> _Task to complete_: Copy every line of the data exactly, keeping out any picture.

> _Source data_:
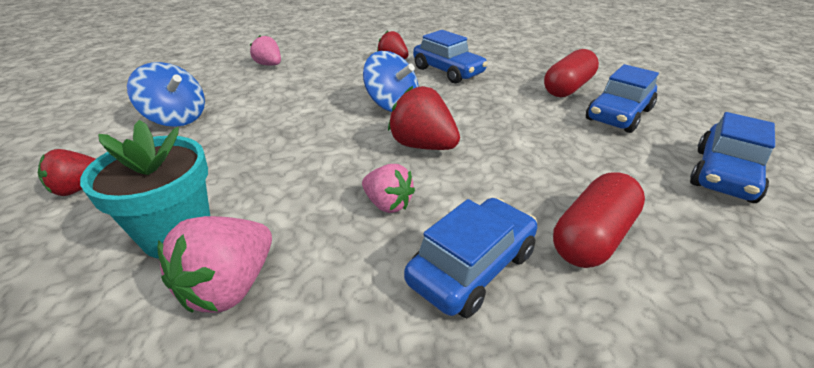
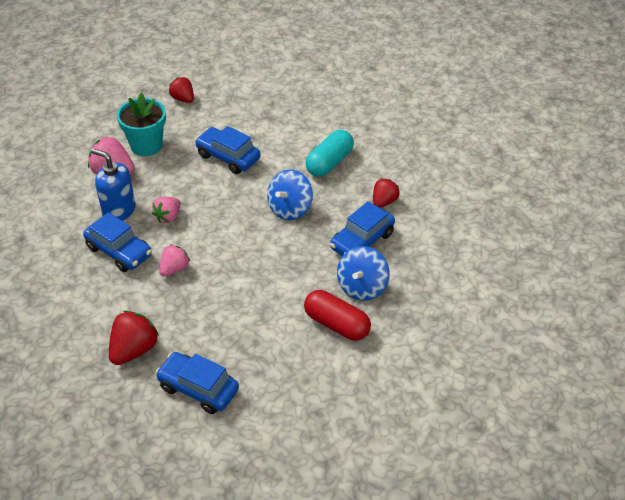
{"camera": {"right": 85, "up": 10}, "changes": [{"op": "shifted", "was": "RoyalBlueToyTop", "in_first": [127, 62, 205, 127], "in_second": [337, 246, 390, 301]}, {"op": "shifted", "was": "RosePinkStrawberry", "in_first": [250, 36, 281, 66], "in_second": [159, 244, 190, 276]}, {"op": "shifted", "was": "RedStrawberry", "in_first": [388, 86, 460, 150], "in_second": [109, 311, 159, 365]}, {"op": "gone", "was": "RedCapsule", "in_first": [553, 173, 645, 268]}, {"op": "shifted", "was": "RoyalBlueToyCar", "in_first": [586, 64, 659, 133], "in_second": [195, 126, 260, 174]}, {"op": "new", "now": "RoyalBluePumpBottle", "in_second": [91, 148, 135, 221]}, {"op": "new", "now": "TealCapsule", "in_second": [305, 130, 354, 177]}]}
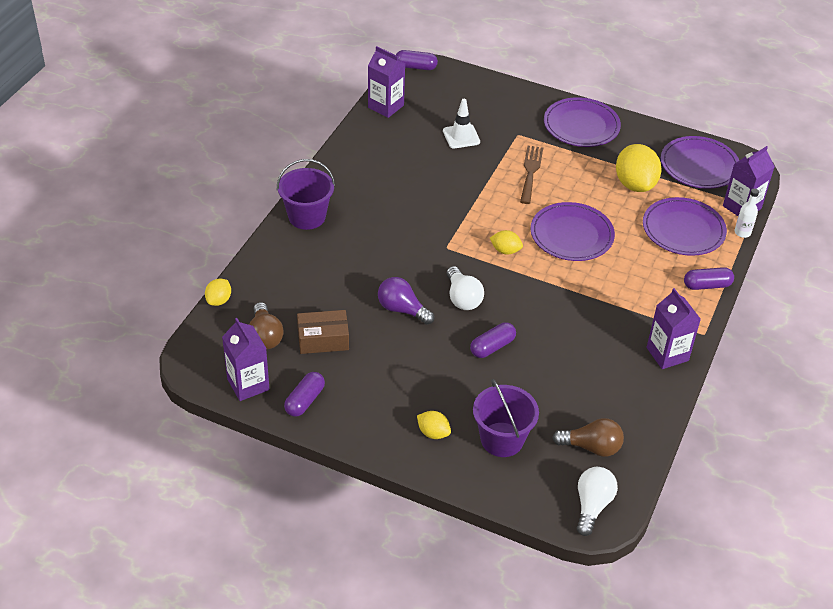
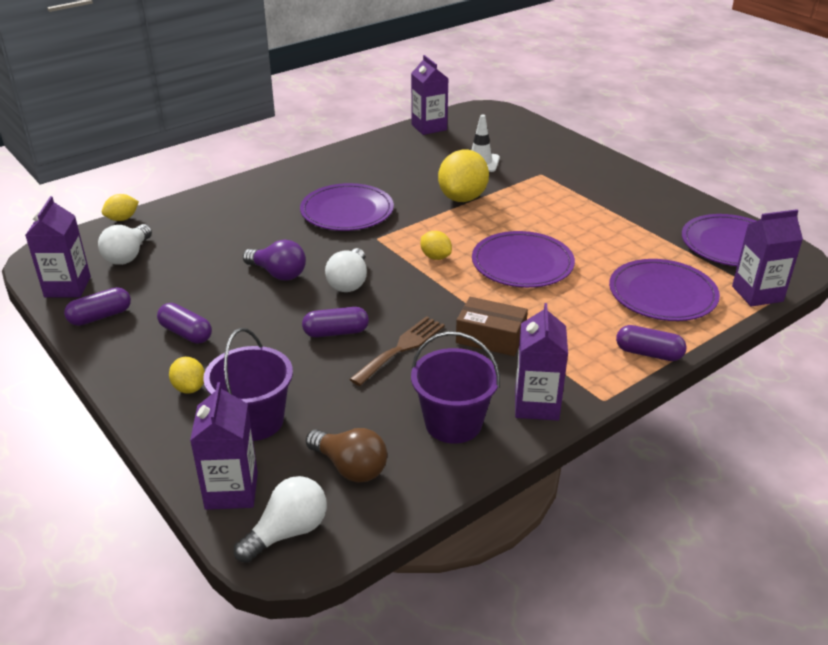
{"camera": {"right": 30, "up": -10}, "changes": [{"op": "repainted", "was": "DarkBrownBulb", "now": "WhiteBulb", "in_first": [249, 302, 284, 349], "in_second": [98, 224, 152, 265]}, {"op": "shifted", "was": "RoyalPurpleBucket", "in_first": [277, 159, 335, 230], "in_second": [411, 331, 500, 444]}, {"op": "shifted", "was": "DarkBrownPackage", "in_first": [297, 310, 349, 354], "in_second": [456, 297, 528, 356]}, {"op": "rotated", "was": "RoyalPurpleBulb", "in_first": [378, 277, 434, 325], "in_second": [243, 239, 306, 281], "clockwise": 150}, {"op": "shifted", "was": "RoyalPurpleCapsule", "in_first": [396, 50, 438, 70], "in_second": [157, 303, 212, 344]}, {"op": "shifted", "was": "DarkBrownDinnerFork", "in_first": [520, 146, 543, 204], "in_second": [349, 316, 445, 386]}, {"op": "shifted", "was": "RoyalPurplePlate", "in_first": [544, 97, 621, 147], "in_second": [300, 183, 394, 231]}, {"op": "shifted", "was": "YellowCitrusFruit", "in_first": [616, 144, 661, 192], "in_second": [438, 150, 489, 202]}, {"op": "gone", "was": "WhiteDrinkBottle", "in_first": [735, 189, 759, 238]}, {"op": "new", "now": "RoyalPurpleCarton", "in_second": [190, 382, 258, 510]}]}
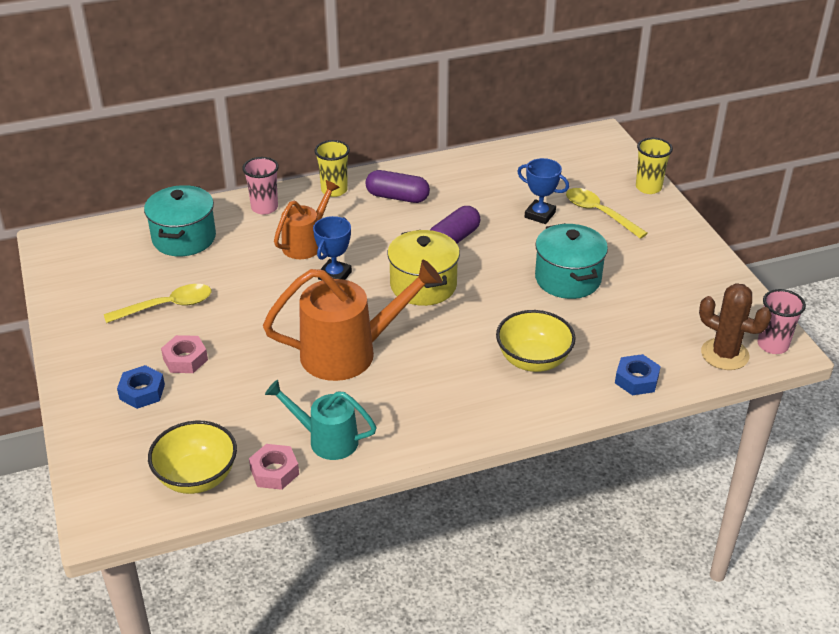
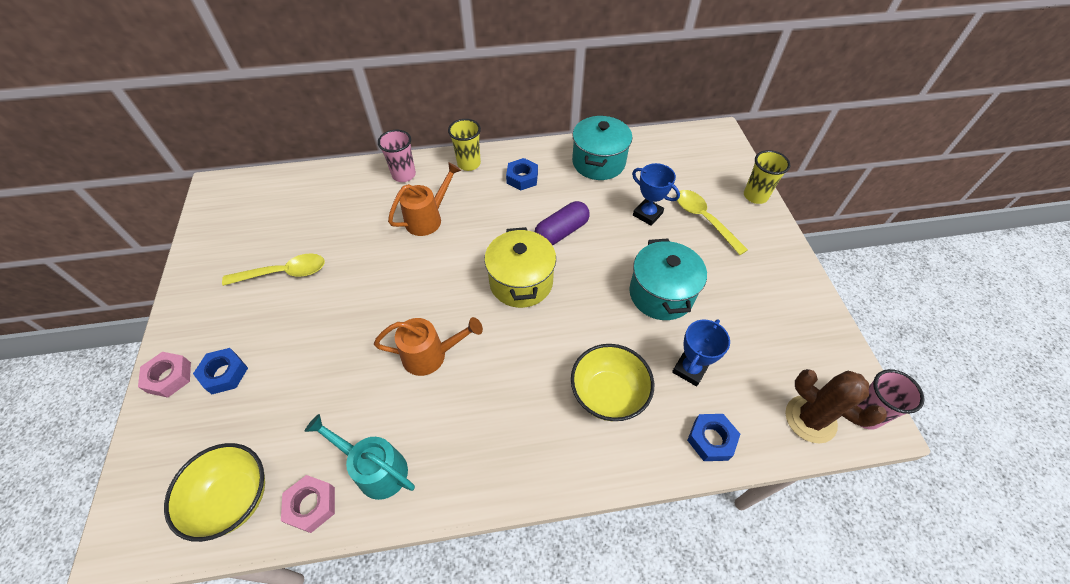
{"camera": {"right": 10, "up": 15}, "changes": [{"op": "shifted", "was": "TealStockpot", "in_first": [144, 185, 216, 256], "in_second": [572, 115, 632, 180]}, {"op": "shifted", "was": "RosePinkHexagonNut", "in_first": [161, 335, 208, 373], "in_second": [138, 352, 191, 398]}, {"op": "scaled", "was": "OrangeWateringPot", "in_first": [263, 259, 442, 381], "in_second": [374, 317, 483, 376], "ratio": 0.6}, {"op": "shifted", "was": "RoyalBlueTrophy", "in_first": [313, 216, 352, 281], "in_second": [672, 319, 730, 386]}, {"op": "swapped", "was": "RoyalPurpleCapsule", "now": "RoyalBlueHexagonNut", "in_first": [366, 170, 430, 203], "in_second": [506, 158, 538, 191]}]}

> _Answer box_:
{"camera": {"right": 85, "up": 10}, "changes": [{"op": "shifted", "was": "RoyalBlueToyTop", "in_first": [127, 62, 205, 127], "in_second": [337, 246, 390, 301]}, {"op": "shifted", "was": "RosePinkStrawberry", "in_first": [250, 36, 281, 66], "in_second": [159, 244, 190, 276]}, {"op": "shifted", "was": "RedStrawberry", "in_first": [388, 86, 460, 150], "in_second": [109, 311, 159, 365]}, {"op": "gone", "was": "RedCapsule", "in_first": [553, 173, 645, 268]}, {"op": "shifted", "was": "RoyalBlueToyCar", "in_first": [586, 64, 659, 133], "in_second": [195, 126, 260, 174]}, {"op": "new", "now": "RoyalBluePumpBottle", "in_second": [91, 148, 135, 221]}, {"op": "new", "now": "TealCapsule", "in_second": [305, 130, 354, 177]}]}
{"camera": {"right": 30, "up": -10}, "changes": [{"op": "repainted", "was": "DarkBrownBulb", "now": "WhiteBulb", "in_first": [249, 302, 284, 349], "in_second": [98, 224, 152, 265]}, {"op": "shifted", "was": "RoyalPurpleBucket", "in_first": [277, 159, 335, 230], "in_second": [411, 331, 500, 444]}, {"op": "shifted", "was": "DarkBrownPackage", "in_first": [297, 310, 349, 354], "in_second": [456, 297, 528, 356]}, {"op": "rotated", "was": "RoyalPurpleBulb", "in_first": [378, 277, 434, 325], "in_second": [243, 239, 306, 281], "clockwise": 150}, {"op": "shifted", "was": "RoyalPurpleCapsule", "in_first": [396, 50, 438, 70], "in_second": [157, 303, 212, 344]}, {"op": "shifted", "was": "DarkBrownDinnerFork", "in_first": [520, 146, 543, 204], "in_second": [349, 316, 445, 386]}, {"op": "shifted", "was": "RoyalPurplePlate", "in_first": [544, 97, 621, 147], "in_second": [300, 183, 394, 231]}, {"op": "shifted", "was": "YellowCitrusFruit", "in_first": [616, 144, 661, 192], "in_second": [438, 150, 489, 202]}, {"op": "gone", "was": "WhiteDrinkBottle", "in_first": [735, 189, 759, 238]}, {"op": "new", "now": "RoyalPurpleCarton", "in_second": [190, 382, 258, 510]}]}
{"camera": {"right": 10, "up": 15}, "changes": [{"op": "shifted", "was": "TealStockpot", "in_first": [144, 185, 216, 256], "in_second": [572, 115, 632, 180]}, {"op": "shifted", "was": "RosePinkHexagonNut", "in_first": [161, 335, 208, 373], "in_second": [138, 352, 191, 398]}, {"op": "scaled", "was": "OrangeWateringPot", "in_first": [263, 259, 442, 381], "in_second": [374, 317, 483, 376], "ratio": 0.6}, {"op": "shifted", "was": "RoyalBlueTrophy", "in_first": [313, 216, 352, 281], "in_second": [672, 319, 730, 386]}, {"op": "swapped", "was": "RoyalPurpleCapsule", "now": "RoyalBlueHexagonNut", "in_first": [366, 170, 430, 203], "in_second": [506, 158, 538, 191]}]}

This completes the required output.